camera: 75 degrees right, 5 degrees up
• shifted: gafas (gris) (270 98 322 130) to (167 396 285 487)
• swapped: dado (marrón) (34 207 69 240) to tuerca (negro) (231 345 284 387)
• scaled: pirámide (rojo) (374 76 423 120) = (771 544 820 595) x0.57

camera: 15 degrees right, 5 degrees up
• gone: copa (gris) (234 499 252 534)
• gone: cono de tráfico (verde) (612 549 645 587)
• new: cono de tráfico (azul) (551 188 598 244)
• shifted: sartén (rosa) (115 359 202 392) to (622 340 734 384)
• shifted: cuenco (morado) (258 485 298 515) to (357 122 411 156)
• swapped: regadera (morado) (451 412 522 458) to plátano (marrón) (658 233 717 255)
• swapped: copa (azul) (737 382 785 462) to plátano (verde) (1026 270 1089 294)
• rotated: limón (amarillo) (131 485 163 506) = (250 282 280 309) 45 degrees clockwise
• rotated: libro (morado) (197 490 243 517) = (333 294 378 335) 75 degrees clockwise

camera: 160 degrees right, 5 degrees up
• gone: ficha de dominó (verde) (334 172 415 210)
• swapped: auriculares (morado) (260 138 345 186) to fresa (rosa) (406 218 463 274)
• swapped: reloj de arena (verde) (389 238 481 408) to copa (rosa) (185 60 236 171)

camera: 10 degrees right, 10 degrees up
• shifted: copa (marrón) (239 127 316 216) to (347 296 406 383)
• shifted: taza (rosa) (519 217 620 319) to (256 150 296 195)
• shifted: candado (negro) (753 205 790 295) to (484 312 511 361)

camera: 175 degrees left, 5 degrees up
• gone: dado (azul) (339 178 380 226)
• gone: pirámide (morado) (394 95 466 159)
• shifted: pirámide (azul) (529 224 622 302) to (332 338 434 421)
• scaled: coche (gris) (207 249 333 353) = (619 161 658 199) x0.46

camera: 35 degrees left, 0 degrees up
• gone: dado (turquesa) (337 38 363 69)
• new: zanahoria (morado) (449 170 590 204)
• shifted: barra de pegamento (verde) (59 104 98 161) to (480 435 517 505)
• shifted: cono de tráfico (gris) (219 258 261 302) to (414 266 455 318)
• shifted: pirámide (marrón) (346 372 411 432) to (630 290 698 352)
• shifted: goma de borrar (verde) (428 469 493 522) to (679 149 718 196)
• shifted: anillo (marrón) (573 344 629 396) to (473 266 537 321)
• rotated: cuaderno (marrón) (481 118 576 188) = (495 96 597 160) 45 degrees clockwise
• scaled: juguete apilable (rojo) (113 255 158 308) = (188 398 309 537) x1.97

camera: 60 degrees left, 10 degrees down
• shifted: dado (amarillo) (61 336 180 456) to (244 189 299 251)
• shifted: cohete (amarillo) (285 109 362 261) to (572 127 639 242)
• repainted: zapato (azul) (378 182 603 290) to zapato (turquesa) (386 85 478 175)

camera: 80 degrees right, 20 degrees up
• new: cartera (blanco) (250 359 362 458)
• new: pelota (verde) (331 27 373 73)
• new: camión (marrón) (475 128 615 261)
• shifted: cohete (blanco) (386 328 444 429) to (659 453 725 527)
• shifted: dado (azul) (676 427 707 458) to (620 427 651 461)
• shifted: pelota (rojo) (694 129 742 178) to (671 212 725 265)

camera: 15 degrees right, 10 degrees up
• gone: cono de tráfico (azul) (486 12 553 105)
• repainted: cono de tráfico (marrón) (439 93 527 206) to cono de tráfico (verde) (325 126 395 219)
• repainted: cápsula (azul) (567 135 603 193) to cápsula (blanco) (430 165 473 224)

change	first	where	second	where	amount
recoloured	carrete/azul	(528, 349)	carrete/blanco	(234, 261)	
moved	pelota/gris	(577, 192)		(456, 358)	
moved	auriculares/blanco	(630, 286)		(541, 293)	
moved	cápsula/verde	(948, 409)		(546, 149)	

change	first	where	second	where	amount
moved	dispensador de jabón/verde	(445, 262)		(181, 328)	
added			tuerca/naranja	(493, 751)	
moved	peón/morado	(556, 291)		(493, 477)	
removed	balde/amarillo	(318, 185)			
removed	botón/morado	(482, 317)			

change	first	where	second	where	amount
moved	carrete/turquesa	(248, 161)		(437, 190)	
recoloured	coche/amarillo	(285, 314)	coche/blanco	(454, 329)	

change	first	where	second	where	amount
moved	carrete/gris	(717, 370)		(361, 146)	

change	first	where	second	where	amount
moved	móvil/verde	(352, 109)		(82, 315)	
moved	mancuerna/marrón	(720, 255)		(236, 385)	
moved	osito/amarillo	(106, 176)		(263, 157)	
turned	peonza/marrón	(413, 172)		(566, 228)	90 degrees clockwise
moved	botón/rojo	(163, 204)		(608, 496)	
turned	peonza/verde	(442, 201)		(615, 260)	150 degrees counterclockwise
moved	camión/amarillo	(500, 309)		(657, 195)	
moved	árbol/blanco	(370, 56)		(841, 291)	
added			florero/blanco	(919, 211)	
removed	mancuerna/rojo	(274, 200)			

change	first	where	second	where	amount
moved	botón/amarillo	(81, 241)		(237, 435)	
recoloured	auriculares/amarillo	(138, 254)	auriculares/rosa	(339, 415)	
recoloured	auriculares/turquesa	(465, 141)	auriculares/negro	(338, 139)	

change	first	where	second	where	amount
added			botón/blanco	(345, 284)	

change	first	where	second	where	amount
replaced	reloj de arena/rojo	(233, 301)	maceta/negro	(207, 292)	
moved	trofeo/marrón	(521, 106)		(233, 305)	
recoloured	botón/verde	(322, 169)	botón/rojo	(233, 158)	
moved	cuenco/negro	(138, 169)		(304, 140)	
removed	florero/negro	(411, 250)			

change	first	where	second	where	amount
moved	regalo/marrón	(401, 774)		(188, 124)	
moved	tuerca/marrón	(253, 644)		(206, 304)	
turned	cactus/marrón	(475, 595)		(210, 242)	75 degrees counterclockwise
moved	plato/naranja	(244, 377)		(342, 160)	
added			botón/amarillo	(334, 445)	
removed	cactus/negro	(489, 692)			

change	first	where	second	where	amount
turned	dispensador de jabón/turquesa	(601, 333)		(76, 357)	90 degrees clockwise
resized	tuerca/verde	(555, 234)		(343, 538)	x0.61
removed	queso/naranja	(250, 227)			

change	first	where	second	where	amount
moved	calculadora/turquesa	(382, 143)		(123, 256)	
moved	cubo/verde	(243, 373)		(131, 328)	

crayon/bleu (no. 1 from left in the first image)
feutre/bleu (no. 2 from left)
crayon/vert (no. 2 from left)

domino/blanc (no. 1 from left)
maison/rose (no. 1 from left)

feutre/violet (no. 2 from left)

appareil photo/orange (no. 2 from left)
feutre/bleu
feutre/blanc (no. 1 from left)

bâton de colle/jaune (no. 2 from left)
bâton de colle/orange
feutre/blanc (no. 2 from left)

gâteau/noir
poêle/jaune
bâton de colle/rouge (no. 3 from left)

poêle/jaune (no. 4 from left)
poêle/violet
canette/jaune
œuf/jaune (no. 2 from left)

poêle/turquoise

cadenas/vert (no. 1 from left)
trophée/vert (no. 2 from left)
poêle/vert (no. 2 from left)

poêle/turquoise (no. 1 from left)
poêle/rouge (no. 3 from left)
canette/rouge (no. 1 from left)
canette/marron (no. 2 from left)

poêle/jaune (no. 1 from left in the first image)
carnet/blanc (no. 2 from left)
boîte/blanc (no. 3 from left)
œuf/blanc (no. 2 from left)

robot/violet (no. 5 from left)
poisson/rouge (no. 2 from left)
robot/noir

· · · · ·

◆ **How to complete this task**:
Please retype every entry above exactly as it stands.

◆ **Exercise result**:
camera: 75 degrees right, 5 degrees up
• shifted: gafas (gris) (270 98 322 130) to (167 396 285 487)
• swapped: dado (marrón) (34 207 69 240) to tuerca (negro) (231 345 284 387)
• scaled: pirámide (rojo) (374 76 423 120) = (771 544 820 595) x0.57

camera: 15 degrees right, 5 degrees up
• gone: copa (gris) (234 499 252 534)
• gone: cono de tráfico (verde) (612 549 645 587)
• new: cono de tráfico (azul) (551 188 598 244)
• shifted: sartén (rosa) (115 359 202 392) to (622 340 734 384)
• shifted: cuenco (morado) (258 485 298 515) to (357 122 411 156)
• swapped: regadera (morado) (451 412 522 458) to plátano (marrón) (658 233 717 255)
• swapped: copa (azul) (737 382 785 462) to plátano (verde) (1026 270 1089 294)
• rotated: limón (amarillo) (131 485 163 506) = (250 282 280 309) 45 degrees clockwise
• rotated: libro (morado) (197 490 243 517) = (333 294 378 335) 75 degrees clockwise

camera: 160 degrees right, 5 degrees up
• gone: ficha de dominó (verde) (334 172 415 210)
• swapped: auriculares (morado) (260 138 345 186) to fresa (rosa) (406 218 463 274)
• swapped: reloj de arena (verde) (389 238 481 408) to copa (rosa) (185 60 236 171)

camera: 10 degrees right, 10 degrees up
• shifted: copa (marrón) (239 127 316 216) to (347 296 406 383)
• shifted: taza (rosa) (519 217 620 319) to (256 150 296 195)
• shifted: candado (negro) (753 205 790 295) to (484 312 511 361)

camera: 175 degrees left, 5 degrees up
• gone: dado (azul) (339 178 380 226)
• gone: pirámide (morado) (394 95 466 159)
• shifted: pirámide (azul) (529 224 622 302) to (332 338 434 421)
• scaled: coche (gris) (207 249 333 353) = (619 161 658 199) x0.46

camera: 35 degrees left, 0 degrees up
• gone: dado (turquesa) (337 38 363 69)
• new: zanahoria (morado) (449 170 590 204)
• shifted: barra de pegamento (verde) (59 104 98 161) to (480 435 517 505)
• shifted: cono de tráfico (gris) (219 258 261 302) to (414 266 455 318)
• shifted: pirámide (marrón) (346 372 411 432) to (630 290 698 352)
• shifted: goma de borrar (verde) (428 469 493 522) to (679 149 718 196)
• shifted: anillo (marrón) (573 344 629 396) to (473 266 537 321)
• rotated: cuaderno (marrón) (481 118 576 188) = (495 96 597 160) 45 degrees clockwise
• scaled: juguete apilable (rojo) (113 255 158 308) = (188 398 309 537) x1.97

camera: 60 degrees left, 10 degrees down
• shifted: dado (amarillo) (61 336 180 456) to (244 189 299 251)
• shifted: cohete (amarillo) (285 109 362 261) to (572 127 639 242)
• repainted: zapato (azul) (378 182 603 290) to zapato (turquesa) (386 85 478 175)

camera: 80 degrees right, 20 degrees up
• new: cartera (blanco) (250 359 362 458)
• new: pelota (verde) (331 27 373 73)
• new: camión (marrón) (475 128 615 261)
• shifted: cohete (blanco) (386 328 444 429) to (659 453 725 527)
• shifted: dado (azul) (676 427 707 458) to (620 427 651 461)
• shifted: pelota (rojo) (694 129 742 178) to (671 212 725 265)

camera: 15 degrees right, 10 degrees up
• gone: cono de tráfico (azul) (486 12 553 105)
• repainted: cono de tráfico (marrón) (439 93 527 206) to cono de tráfico (verde) (325 126 395 219)
• repainted: cápsula (azul) (567 135 603 193) to cápsula (blanco) (430 165 473 224)

change	first	where	second	where	amount
recoloured	carrete/azul	(528, 349)	carrete/blanco	(234, 261)	
moved	pelota/gris	(577, 192)		(456, 358)	
moved	auriculares/blanco	(630, 286)		(541, 293)	
moved	cápsula/verde	(948, 409)		(546, 149)	

change	first	where	second	where	amount
moved	dispensador de jabón/verde	(445, 262)		(181, 328)	
added			tuerca/naranja	(493, 751)	
moved	peón/morado	(556, 291)		(493, 477)	
removed	balde/amarillo	(318, 185)			
removed	botón/morado	(482, 317)			

change	first	where	second	where	amount
moved	carrete/turquesa	(248, 161)		(437, 190)	
recoloured	coche/amarillo	(285, 314)	coche/blanco	(454, 329)	

change	first	where	second	where	amount
moved	carrete/gris	(717, 370)		(361, 146)	

change	first	where	second	where	amount
moved	móvil/verde	(352, 109)		(82, 315)	
moved	mancuerna/marrón	(720, 255)		(236, 385)	
moved	osito/amarillo	(106, 176)		(263, 157)	
turned	peonza/marrón	(413, 172)		(566, 228)	90 degrees clockwise
moved	botón/rojo	(163, 204)		(608, 496)	
turned	peonza/verde	(442, 201)		(615, 260)	150 degrees counterclockwise
moved	camión/amarillo	(500, 309)		(657, 195)	
moved	árbol/blanco	(370, 56)		(841, 291)	
added			florero/blanco	(919, 211)	
removed	mancuerna/rojo	(274, 200)			

change	first	where	second	where	amount
moved	botón/amarillo	(81, 241)		(237, 435)	
recoloured	auriculares/amarillo	(138, 254)	auriculares/rosa	(339, 415)	
recoloured	auriculares/turquesa	(465, 141)	auriculares/negro	(338, 139)	

change	first	where	second	where	amount
added			botón/blanco	(345, 284)	

change	first	where	second	where	amount
replaced	reloj de arena/rojo	(233, 301)	maceta/negro	(207, 292)	
moved	trofeo/marrón	(521, 106)		(233, 305)	
recoloured	botón/verde	(322, 169)	botón/rojo	(233, 158)	
moved	cuenco/negro	(138, 169)		(304, 140)	
removed	florero/negro	(411, 250)			

change	first	where	second	where	amount
moved	regalo/marrón	(401, 774)		(188, 124)	
moved	tuerca/marrón	(253, 644)		(206, 304)	
turned	cactus/marrón	(475, 595)		(210, 242)	75 degrees counterclockwise
moved	plato/naranja	(244, 377)		(342, 160)	
added			botón/amarillo	(334, 445)	
removed	cactus/negro	(489, 692)			

change	first	where	second	where	amount
turned	dispensador de jabón/turquesa	(601, 333)		(76, 357)	90 degrees clockwise
resized	tuerca/verde	(555, 234)		(343, 538)	x0.61
removed	queso/naranja	(250, 227)			

change	first	where	second	where	amount
moved	calculadora/turquesa	(382, 143)		(123, 256)	
moved	cubo/verde	(243, 373)		(131, 328)	

crayon/bleu (no. 1 from left in the first image)
feutre/bleu (no. 2 from left)
crayon/vert (no. 2 from left)

domino/blanc (no. 1 from left)
maison/rose (no. 1 from left)

feutre/violet (no. 2 from left)

appareil photo/orange (no. 2 from left)
feutre/bleu
feutre/blanc (no. 1 from left)

bâton de colle/jaune (no. 2 from left)
bâton de colle/orange
feutre/blanc (no. 2 from left)

gâteau/noir
poêle/jaune
bâton de colle/rouge (no. 3 from left)

poêle/jaune (no. 4 from left)
poêle/violet
canette/jaune
œuf/jaune (no. 2 from left)

poêle/turquoise

cadenas/vert (no. 1 from left)
trophée/vert (no. 2 from left)
poêle/vert (no. 2 from left)

poêle/turquoise (no. 1 from left)
poêle/rouge (no. 3 from left)
canette/rouge (no. 1 from left)
canette/marron (no. 2 from left)

poêle/jaune (no. 1 from left in the first image)
carnet/blanc (no. 2 from left)
boîte/blanc (no. 3 from left)
œuf/blanc (no. 2 from left)

robot/violet (no. 5 from left)
poisson/rouge (no. 2 from left)
robot/noir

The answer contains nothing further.